Problem description: Although the material holds pictures, none belong in the copy; transcribe exactly, and only, the lines from the one with "U16: LM2576 -> LM2596" through the end.

Materials provided:
------------------------------------

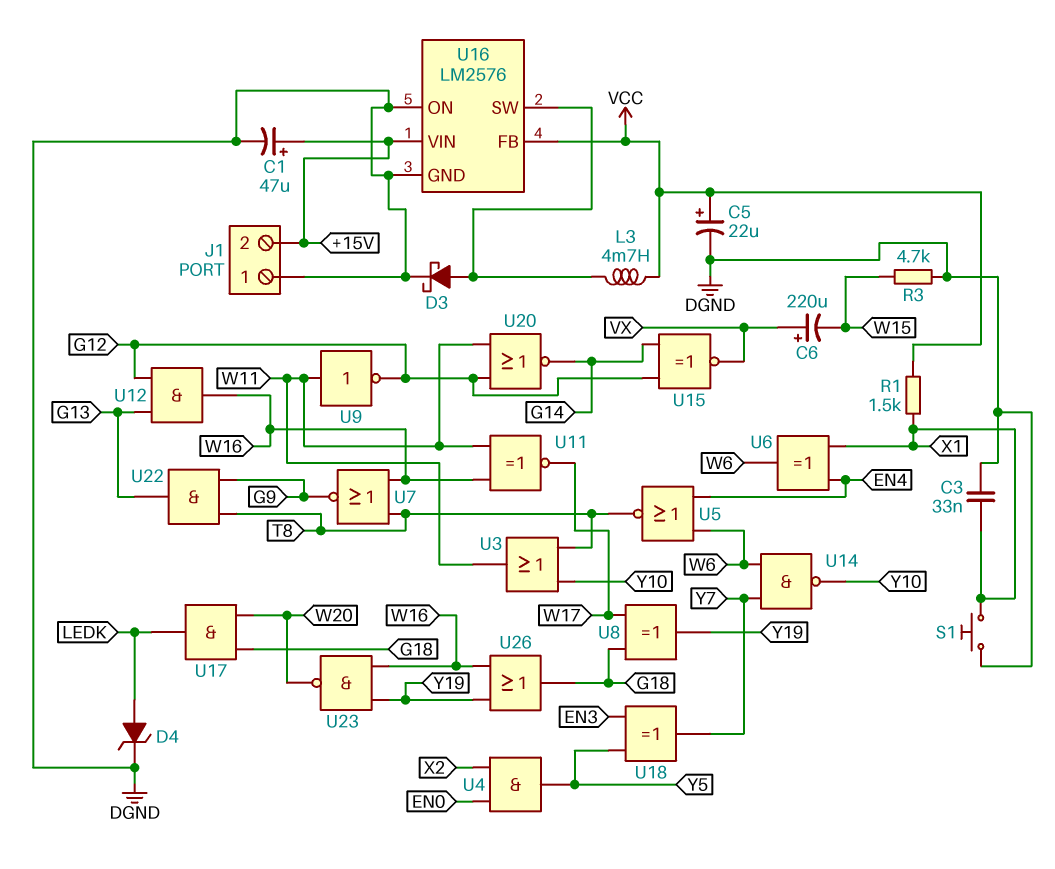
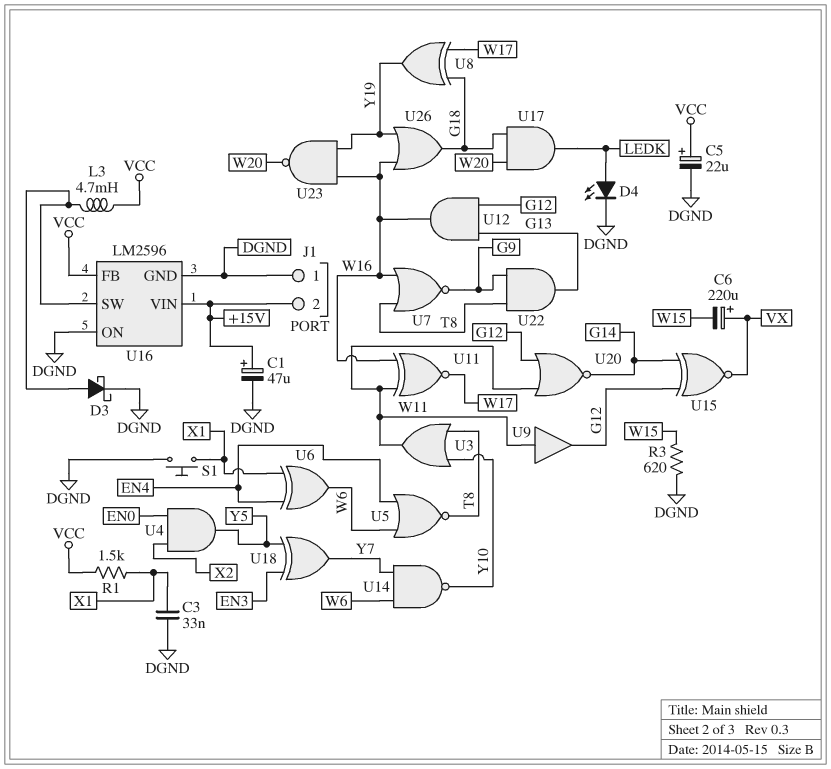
D4: zener (A LEDK, K DGND) -> LED (A LEDK, K DGND)
R3: 4.7k (DGND, W15) -> 620 (DGND, W15)
U9: NOT (in W11, out G12) -> buffer (in W11, out G12)
U16: LM2576 -> LM2596

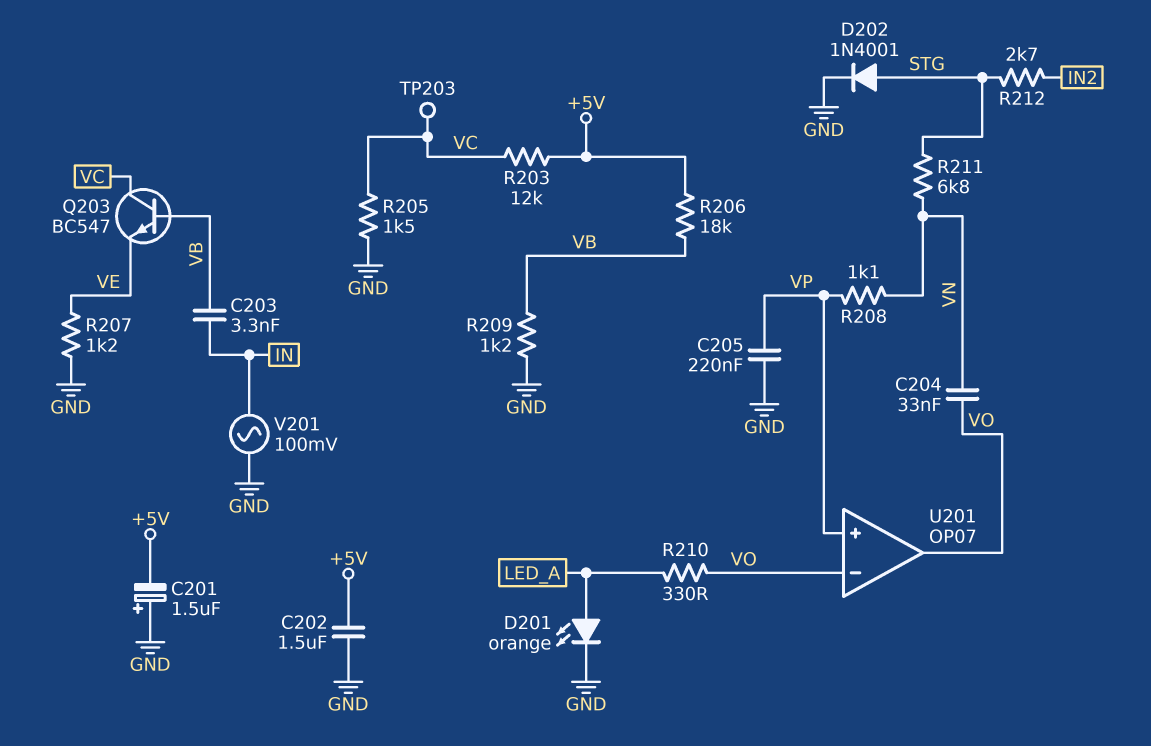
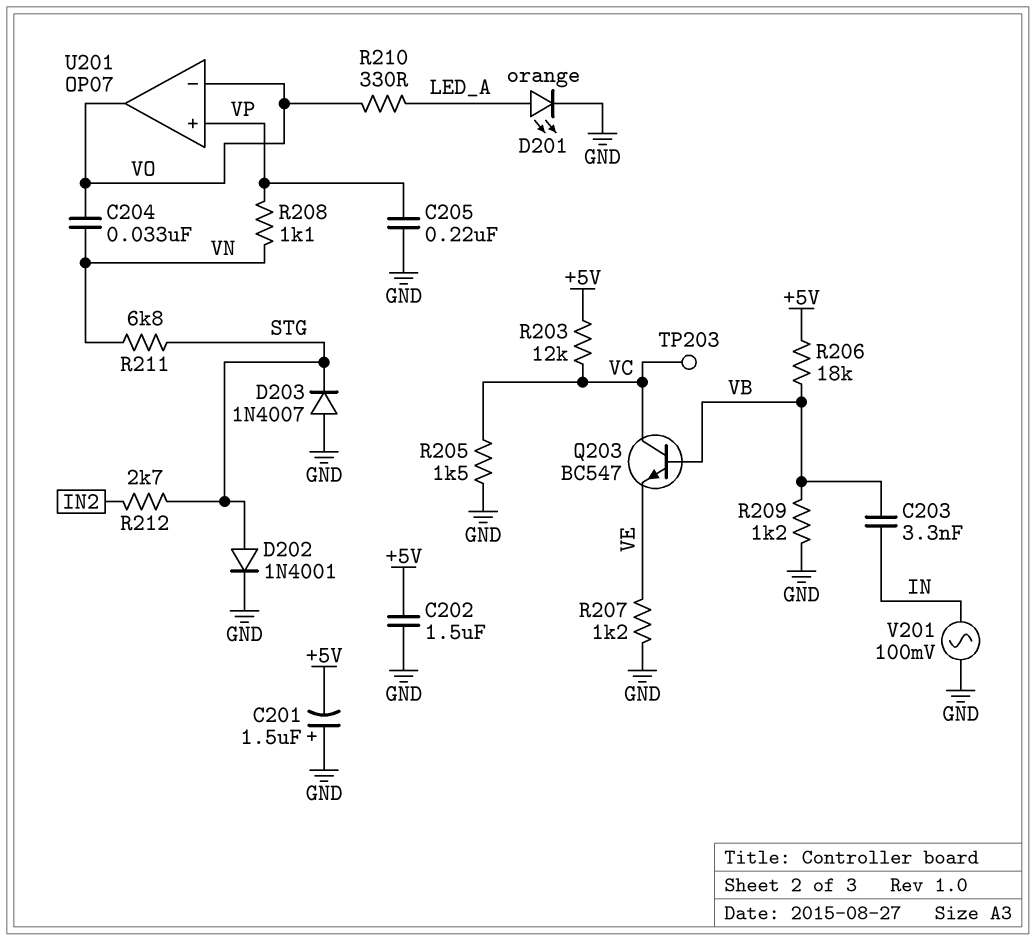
D203: none -> diode 1N4007 (A GND, K STG)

------------------------------------

Task response:
U16: LM2576 -> LM2596

D203: none -> diode 1N4007 (A GND, K STG)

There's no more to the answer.